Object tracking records

━━━━━━━━━━━━━━━━━━━━━━━━━━━━━━

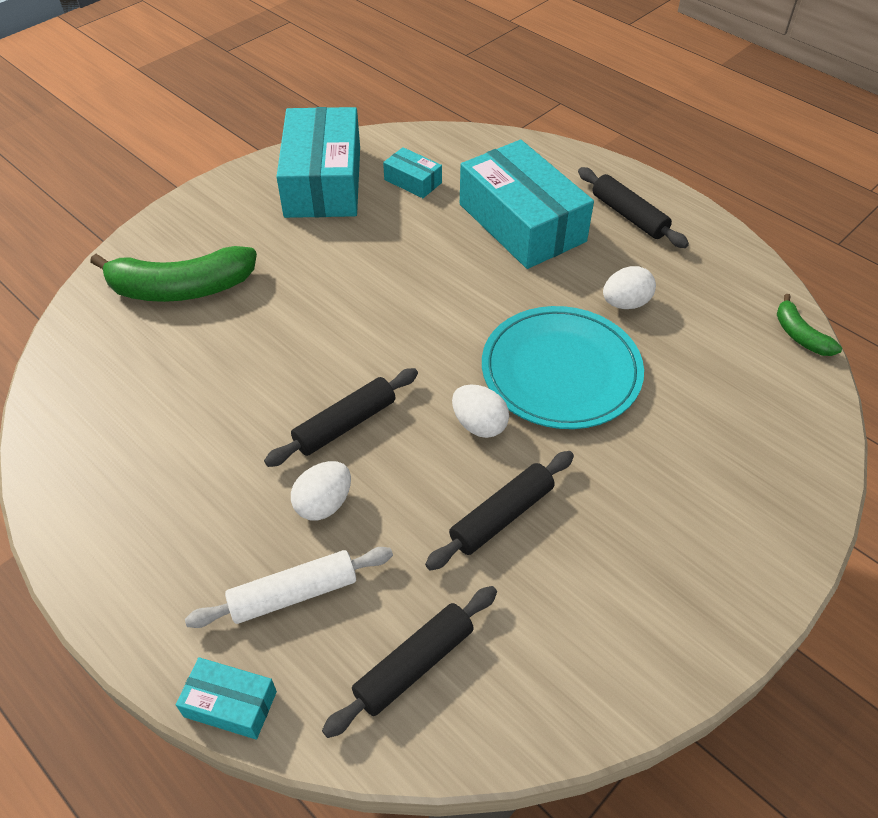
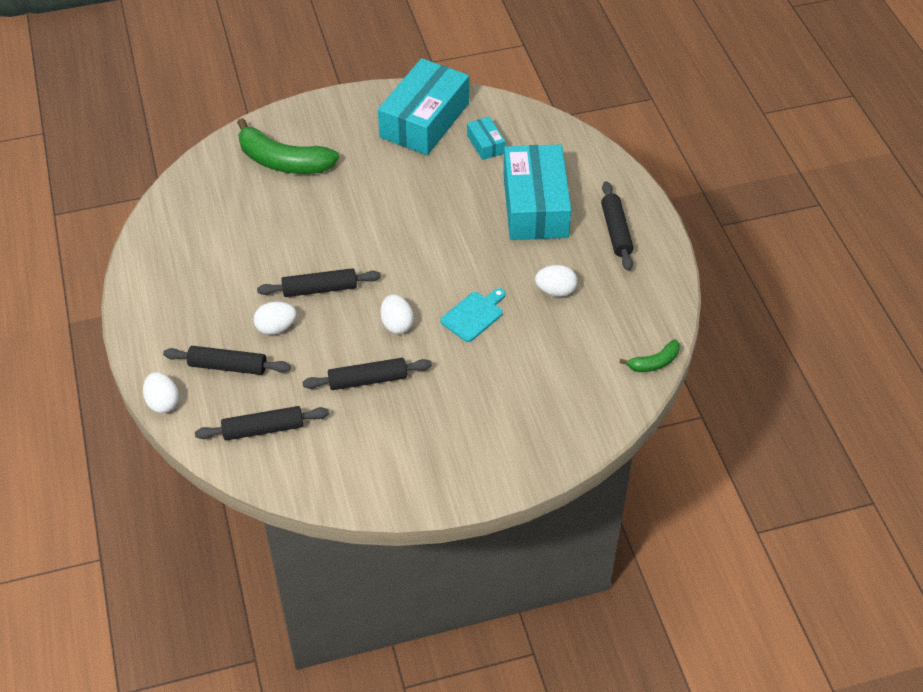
camera: 30 degrees right, 0 degrees up
(230, 704) = (163, 402): turquoise box -> white egg
(293, 594) = (228, 366): white rolling pin -> black rolling pin
(561, 371) = (474, 315): turquoise plate -> turquoise cutting board
(800, 335) = (654, 362): green banana -> green banana turned 120 degrees counterclockwise

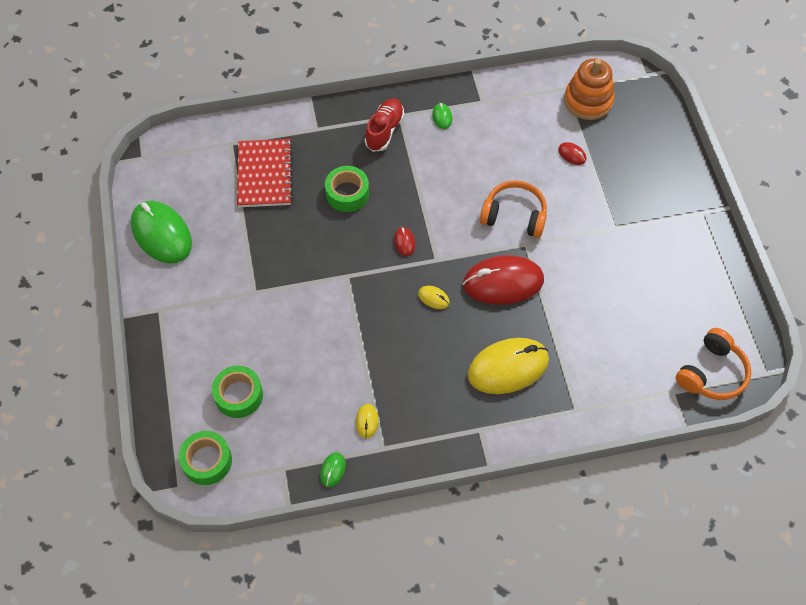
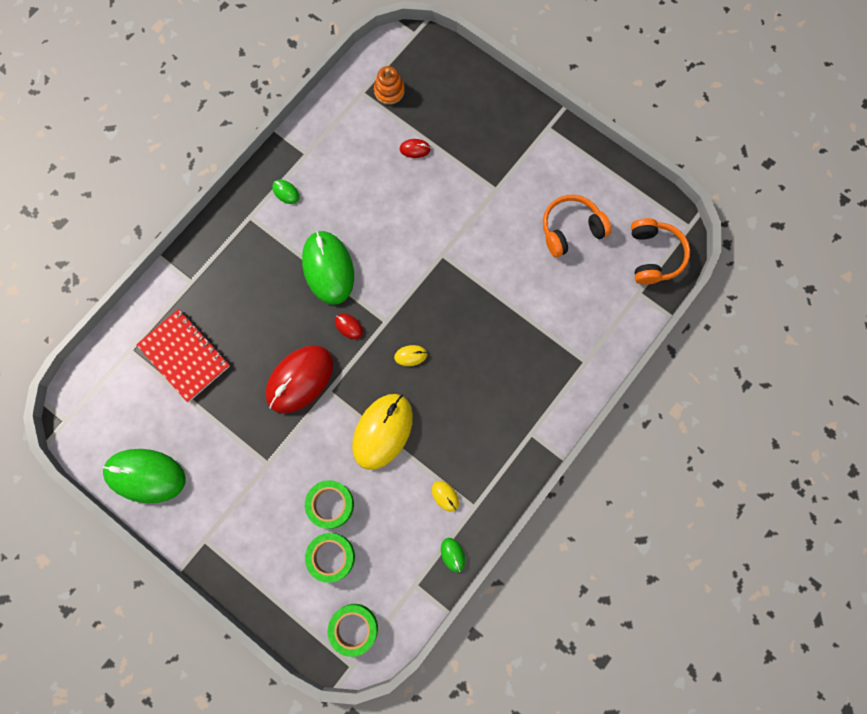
camera: 40 degrees left, 15 degrees up
(347, 193) = (267, 320): green tape -> green tape (330, 505)
(384, 131) = (249, 240): red shoe -> none
(426, 191) = (328, 268): none -> green mouse
(503, 282) = (451, 301): red mouse -> red mouse (300, 379)
(508, 367) = (511, 368): yellow mouse -> yellow mouse (382, 431)
(514, 215) = (414, 237): orange headphones -> orange headphones (571, 229)
(588, 101) = (389, 91): orange stacking toy -> orange stacking toy, size x0.63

━━━━━━━━━━━━━━━━━━━━━━━━━━━━━━

— What you should do —
The string "none" may appear in lines of the entries above. Say how many such lines there are, as a number only.

— Answer to this task —
2